Work instructions -> Below are records; extract exactly the lines from the one with "U19: AP2112K -> RT9013" through the final line, including both, but drop the pictures.

*** Source records ***

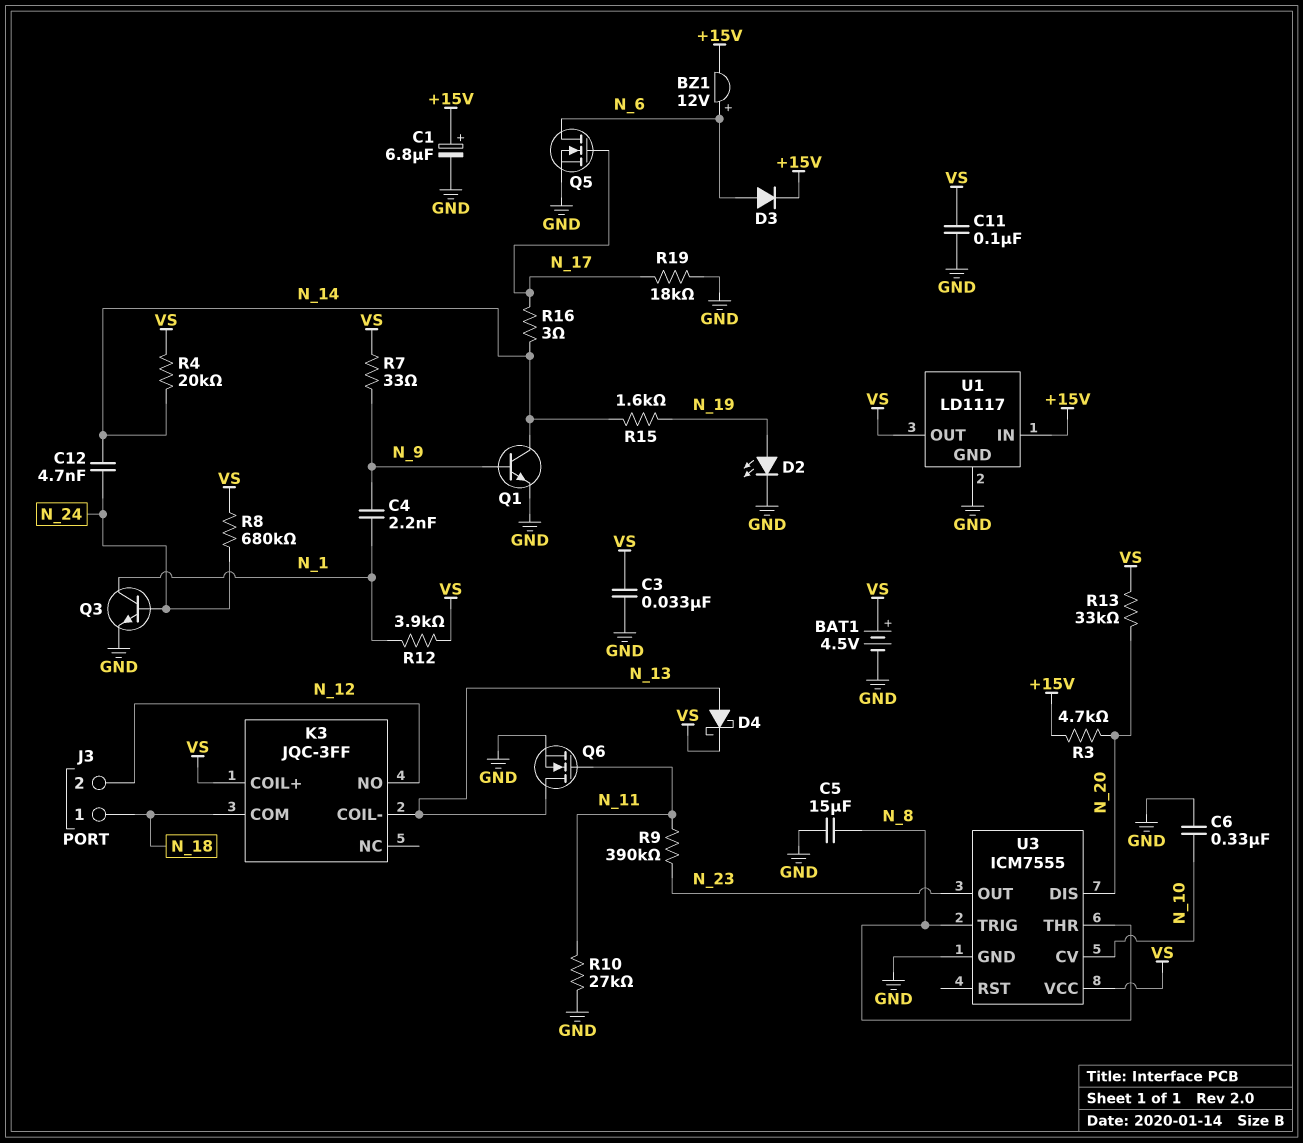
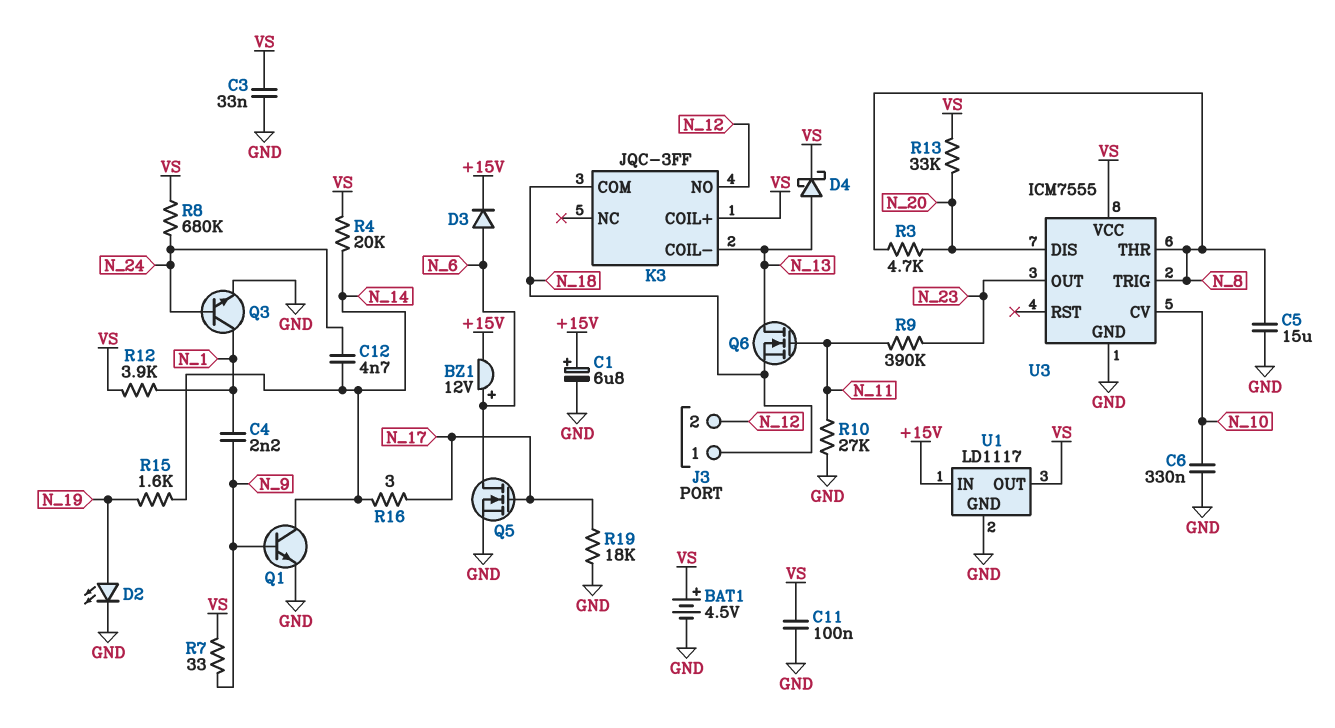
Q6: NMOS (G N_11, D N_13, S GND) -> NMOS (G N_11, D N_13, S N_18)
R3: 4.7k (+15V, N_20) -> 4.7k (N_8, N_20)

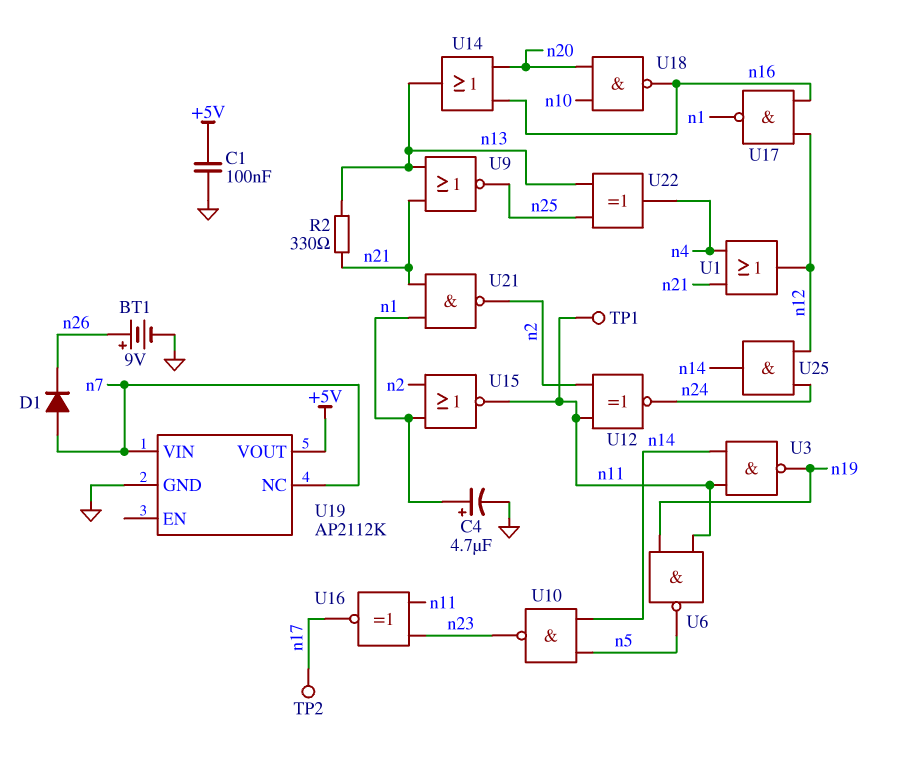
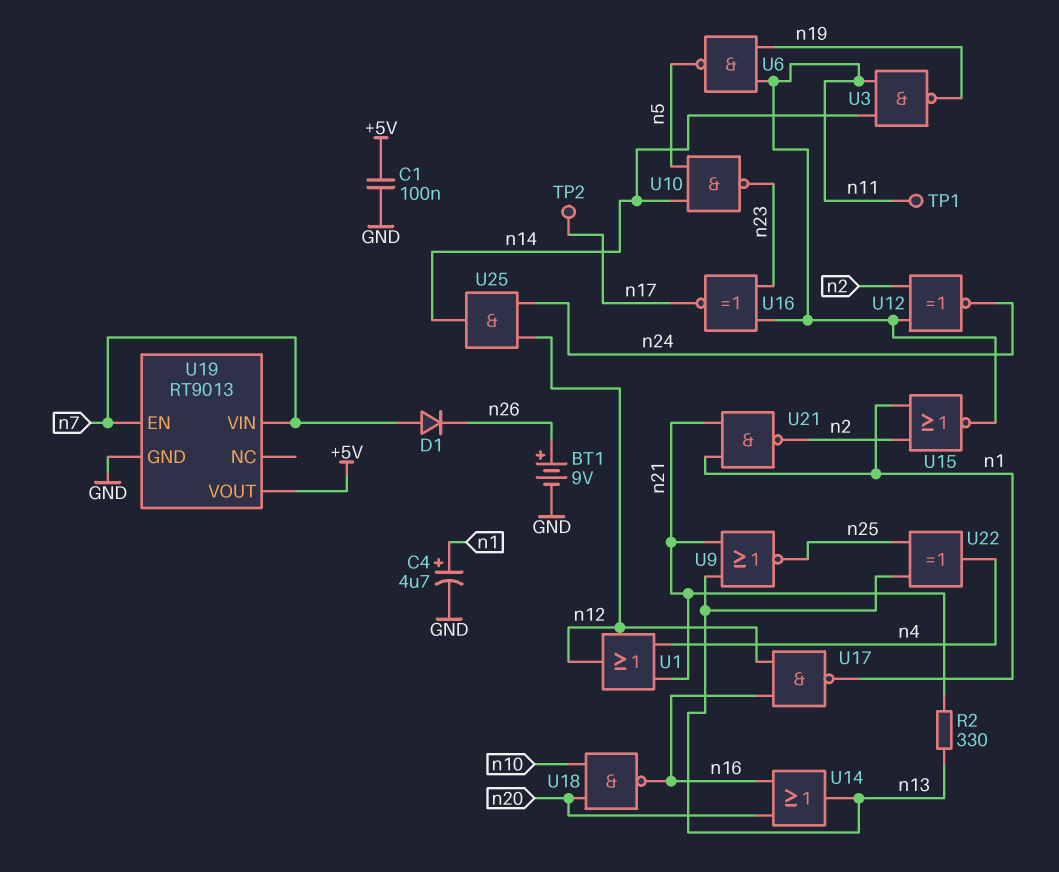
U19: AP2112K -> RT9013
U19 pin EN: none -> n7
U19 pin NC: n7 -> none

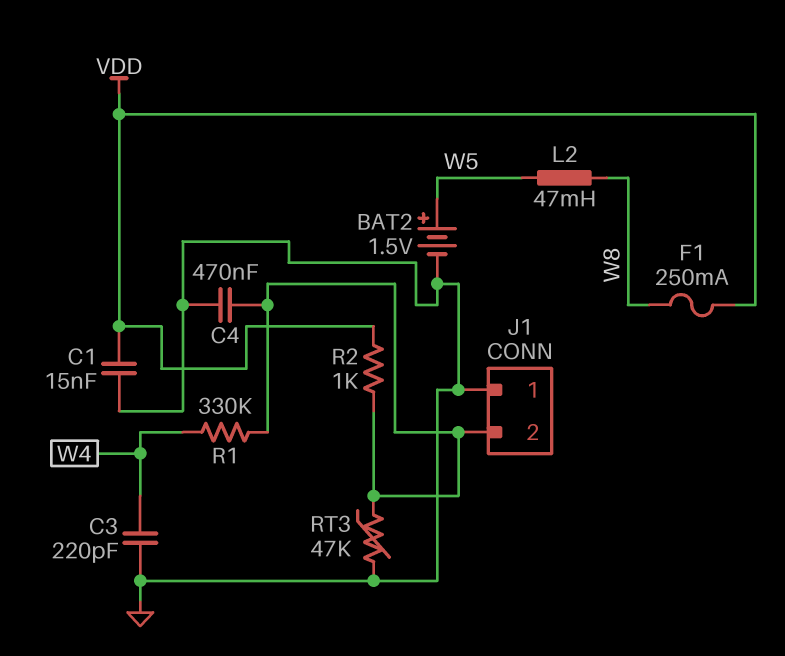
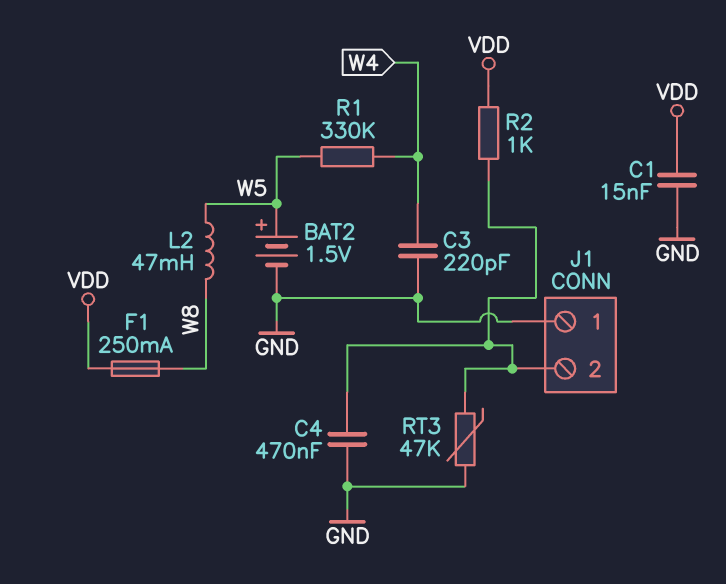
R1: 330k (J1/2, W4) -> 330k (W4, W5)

***

Answer to the exercise ->
U19: AP2112K -> RT9013
U19 pin EN: none -> n7
U19 pin NC: n7 -> none

R1: 330k (J1/2, W4) -> 330k (W4, W5)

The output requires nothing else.